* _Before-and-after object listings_
+ + + + + + +
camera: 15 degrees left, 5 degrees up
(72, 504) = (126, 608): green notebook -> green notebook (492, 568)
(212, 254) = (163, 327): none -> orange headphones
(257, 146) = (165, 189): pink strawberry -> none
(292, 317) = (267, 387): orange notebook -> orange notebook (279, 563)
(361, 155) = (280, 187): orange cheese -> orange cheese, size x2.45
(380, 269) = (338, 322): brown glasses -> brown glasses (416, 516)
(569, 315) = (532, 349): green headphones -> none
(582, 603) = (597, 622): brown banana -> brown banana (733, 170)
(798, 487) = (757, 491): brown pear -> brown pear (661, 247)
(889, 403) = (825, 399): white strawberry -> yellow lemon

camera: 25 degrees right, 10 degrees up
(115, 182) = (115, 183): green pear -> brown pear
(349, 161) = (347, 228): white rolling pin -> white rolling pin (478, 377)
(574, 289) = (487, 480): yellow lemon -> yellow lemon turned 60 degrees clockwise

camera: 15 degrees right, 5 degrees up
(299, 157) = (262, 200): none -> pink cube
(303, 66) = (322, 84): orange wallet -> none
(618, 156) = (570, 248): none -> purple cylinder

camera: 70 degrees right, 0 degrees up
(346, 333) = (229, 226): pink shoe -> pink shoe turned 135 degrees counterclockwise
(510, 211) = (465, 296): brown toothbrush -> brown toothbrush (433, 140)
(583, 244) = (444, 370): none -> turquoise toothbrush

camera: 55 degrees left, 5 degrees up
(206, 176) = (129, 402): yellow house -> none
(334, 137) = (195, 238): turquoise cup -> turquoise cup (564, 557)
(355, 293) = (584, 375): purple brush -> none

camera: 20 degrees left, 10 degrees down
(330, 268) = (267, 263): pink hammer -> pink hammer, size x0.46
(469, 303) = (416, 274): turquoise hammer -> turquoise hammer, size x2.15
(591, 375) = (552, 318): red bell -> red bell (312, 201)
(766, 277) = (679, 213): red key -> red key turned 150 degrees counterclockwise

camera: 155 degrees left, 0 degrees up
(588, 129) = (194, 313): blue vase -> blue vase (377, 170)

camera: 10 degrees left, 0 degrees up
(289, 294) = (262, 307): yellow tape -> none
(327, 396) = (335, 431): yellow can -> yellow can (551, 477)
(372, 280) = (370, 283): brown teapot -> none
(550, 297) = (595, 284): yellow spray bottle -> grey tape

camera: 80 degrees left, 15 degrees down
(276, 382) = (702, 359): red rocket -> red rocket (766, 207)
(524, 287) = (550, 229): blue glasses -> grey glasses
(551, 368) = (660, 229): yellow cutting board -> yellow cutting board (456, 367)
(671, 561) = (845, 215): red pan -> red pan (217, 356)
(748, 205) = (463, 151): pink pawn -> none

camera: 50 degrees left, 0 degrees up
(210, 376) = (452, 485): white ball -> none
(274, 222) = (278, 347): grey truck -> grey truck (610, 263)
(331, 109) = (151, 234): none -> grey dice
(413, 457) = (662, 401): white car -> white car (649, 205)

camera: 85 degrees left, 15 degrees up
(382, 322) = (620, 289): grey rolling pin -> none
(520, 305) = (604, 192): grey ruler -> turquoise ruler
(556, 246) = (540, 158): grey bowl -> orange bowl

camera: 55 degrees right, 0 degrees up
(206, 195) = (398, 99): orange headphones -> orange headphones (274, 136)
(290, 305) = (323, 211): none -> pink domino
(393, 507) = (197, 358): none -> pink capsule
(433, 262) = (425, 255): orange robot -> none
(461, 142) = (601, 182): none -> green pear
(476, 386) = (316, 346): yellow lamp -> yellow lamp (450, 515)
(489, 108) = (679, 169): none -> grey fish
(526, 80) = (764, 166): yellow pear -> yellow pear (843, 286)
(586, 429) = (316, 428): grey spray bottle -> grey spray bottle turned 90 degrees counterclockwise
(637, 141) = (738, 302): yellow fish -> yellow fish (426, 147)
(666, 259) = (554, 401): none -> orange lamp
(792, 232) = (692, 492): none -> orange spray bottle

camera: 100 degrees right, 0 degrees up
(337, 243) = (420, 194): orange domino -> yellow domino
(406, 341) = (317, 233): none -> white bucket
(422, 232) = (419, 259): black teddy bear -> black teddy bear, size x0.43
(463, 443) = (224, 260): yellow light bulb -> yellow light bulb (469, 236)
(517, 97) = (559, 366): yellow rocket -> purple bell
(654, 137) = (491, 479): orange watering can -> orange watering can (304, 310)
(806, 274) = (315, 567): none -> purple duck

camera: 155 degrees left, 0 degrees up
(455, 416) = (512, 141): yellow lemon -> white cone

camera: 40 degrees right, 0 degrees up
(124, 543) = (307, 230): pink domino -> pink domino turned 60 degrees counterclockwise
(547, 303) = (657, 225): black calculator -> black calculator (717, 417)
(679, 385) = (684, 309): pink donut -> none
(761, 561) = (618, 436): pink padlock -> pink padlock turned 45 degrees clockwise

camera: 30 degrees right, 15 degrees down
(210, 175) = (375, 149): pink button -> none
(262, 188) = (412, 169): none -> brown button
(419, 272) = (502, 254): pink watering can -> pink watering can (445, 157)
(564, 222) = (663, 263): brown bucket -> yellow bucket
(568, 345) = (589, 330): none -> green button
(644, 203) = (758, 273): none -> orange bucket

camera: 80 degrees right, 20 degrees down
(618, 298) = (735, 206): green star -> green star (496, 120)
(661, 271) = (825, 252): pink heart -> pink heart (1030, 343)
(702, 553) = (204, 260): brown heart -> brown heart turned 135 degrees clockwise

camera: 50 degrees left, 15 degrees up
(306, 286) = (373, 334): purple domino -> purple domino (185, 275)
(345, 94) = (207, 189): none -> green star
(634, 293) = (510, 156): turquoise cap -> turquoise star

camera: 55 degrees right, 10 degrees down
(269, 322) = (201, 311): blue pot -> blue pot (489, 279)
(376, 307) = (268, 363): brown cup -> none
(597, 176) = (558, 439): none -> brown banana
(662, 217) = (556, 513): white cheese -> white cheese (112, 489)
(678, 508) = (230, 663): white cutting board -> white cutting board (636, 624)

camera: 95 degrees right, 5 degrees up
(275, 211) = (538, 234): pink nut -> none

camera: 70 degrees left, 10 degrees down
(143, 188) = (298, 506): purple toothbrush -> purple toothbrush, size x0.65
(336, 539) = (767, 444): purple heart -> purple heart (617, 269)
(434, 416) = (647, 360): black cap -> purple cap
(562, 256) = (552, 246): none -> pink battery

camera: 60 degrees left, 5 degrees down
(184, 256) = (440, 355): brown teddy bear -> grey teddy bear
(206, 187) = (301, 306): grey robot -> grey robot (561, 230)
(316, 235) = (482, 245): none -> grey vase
+ + + + + + +
* _BRIEF_
Only those lines of the entries above that run from the line containing "(206, 176) = (129, 402): yellow house -> none" to the line containing "(433, 262) = (425, 255): orange robot -> none", both included, should be transcribed exactly.

* _COMPLETED TASK_
(206, 176) = (129, 402): yellow house -> none
(334, 137) = (195, 238): turquoise cup -> turquoise cup (564, 557)
(355, 293) = (584, 375): purple brush -> none

camera: 20 degrees left, 10 degrees down
(330, 268) = (267, 263): pink hammer -> pink hammer, size x0.46
(469, 303) = (416, 274): turquoise hammer -> turquoise hammer, size x2.15
(591, 375) = (552, 318): red bell -> red bell (312, 201)
(766, 277) = (679, 213): red key -> red key turned 150 degrees counterclockwise

camera: 155 degrees left, 0 degrees up
(588, 129) = (194, 313): blue vase -> blue vase (377, 170)

camera: 10 degrees left, 0 degrees up
(289, 294) = (262, 307): yellow tape -> none
(327, 396) = (335, 431): yellow can -> yellow can (551, 477)
(372, 280) = (370, 283): brown teapot -> none
(550, 297) = (595, 284): yellow spray bottle -> grey tape

camera: 80 degrees left, 15 degrees down
(276, 382) = (702, 359): red rocket -> red rocket (766, 207)
(524, 287) = (550, 229): blue glasses -> grey glasses
(551, 368) = (660, 229): yellow cutting board -> yellow cutting board (456, 367)
(671, 561) = (845, 215): red pan -> red pan (217, 356)
(748, 205) = (463, 151): pink pawn -> none

camera: 50 degrees left, 0 degrees up
(210, 376) = (452, 485): white ball -> none
(274, 222) = (278, 347): grey truck -> grey truck (610, 263)
(331, 109) = (151, 234): none -> grey dice
(413, 457) = (662, 401): white car -> white car (649, 205)

camera: 85 degrees left, 15 degrees up
(382, 322) = (620, 289): grey rolling pin -> none
(520, 305) = (604, 192): grey ruler -> turquoise ruler
(556, 246) = (540, 158): grey bowl -> orange bowl

camera: 55 degrees right, 0 degrees up
(206, 195) = (398, 99): orange headphones -> orange headphones (274, 136)
(290, 305) = (323, 211): none -> pink domino
(393, 507) = (197, 358): none -> pink capsule
(433, 262) = (425, 255): orange robot -> none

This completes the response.